§ WHAT YOU NEED TO DO: Reproduce the listing that follows word for word, without its pictures.

§ DATA EXTRACT:

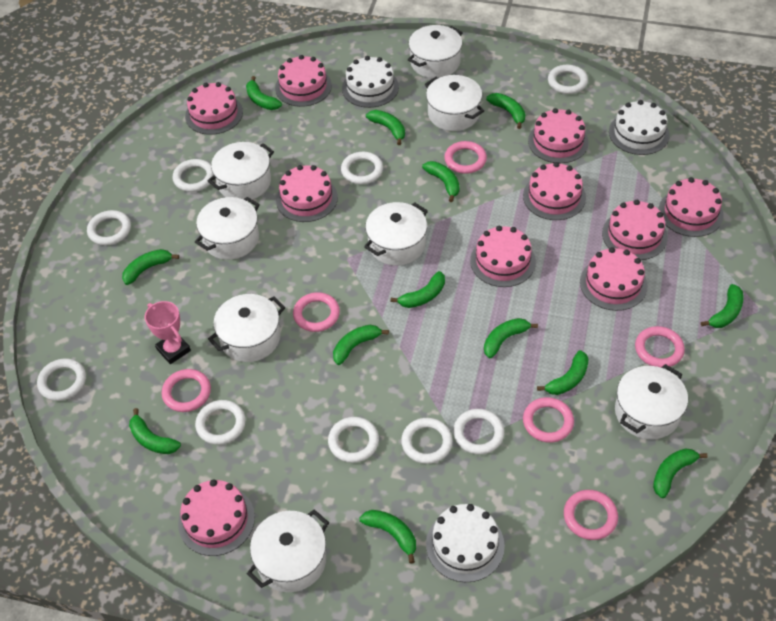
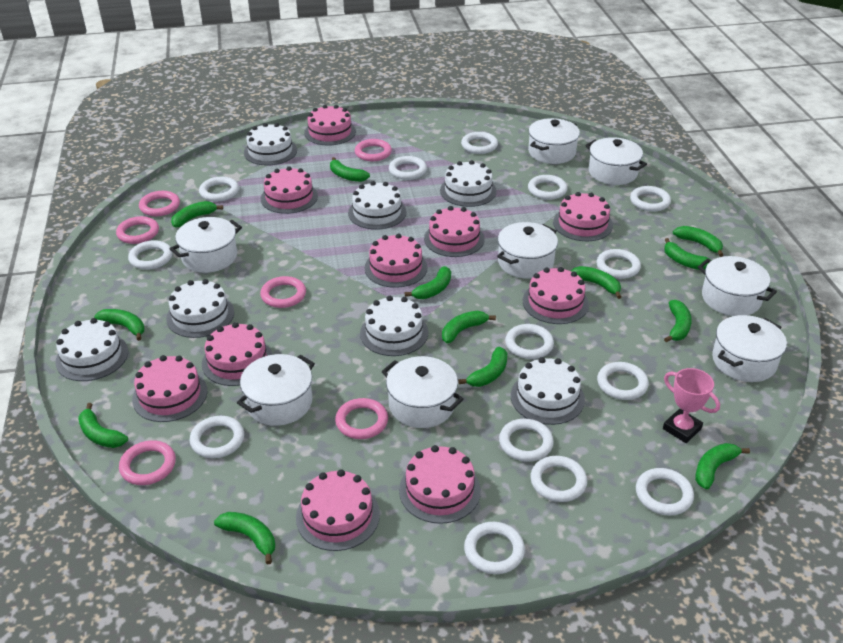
white cake: 3 -> 7
white ring: 9 -> 14

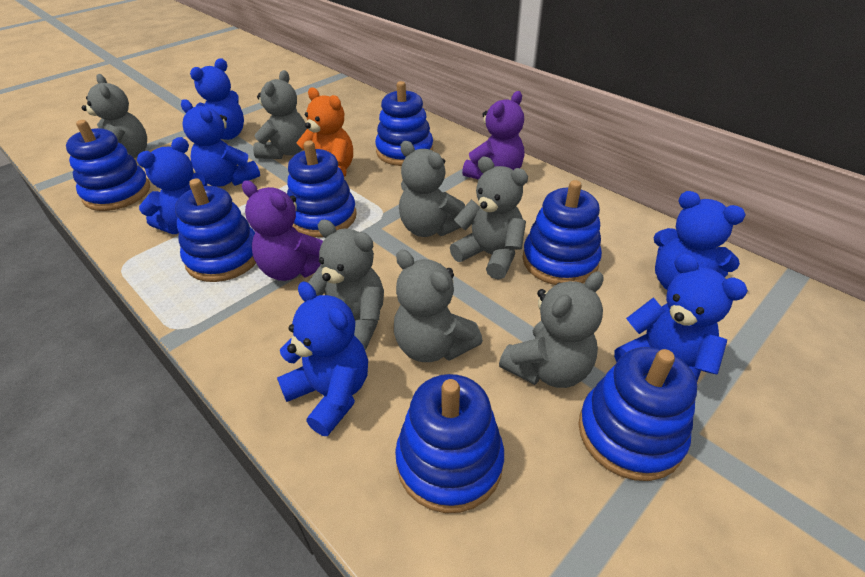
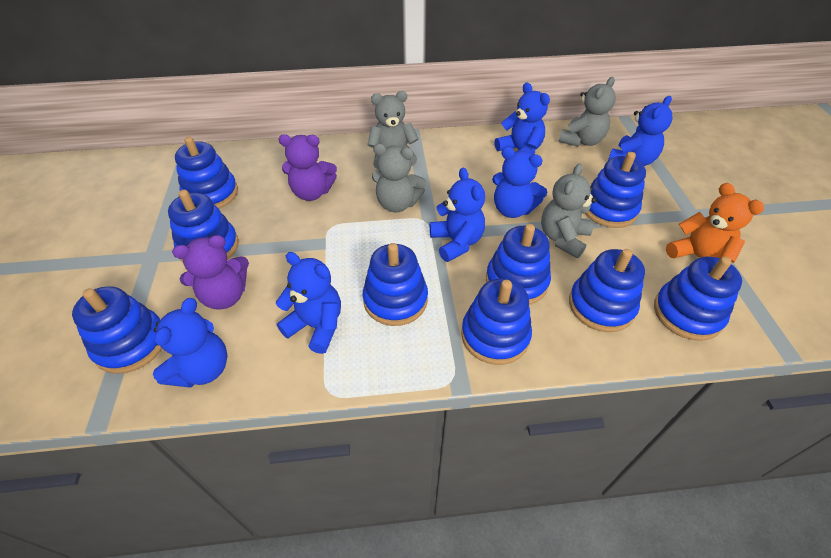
blue stacking toy: 7 -> 9
grey teddy bear: 7 -> 4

§ ANSWER FOR THE TASK:
white cake: 3 -> 7
white ring: 9 -> 14

blue stacking toy: 7 -> 9
grey teddy bear: 7 -> 4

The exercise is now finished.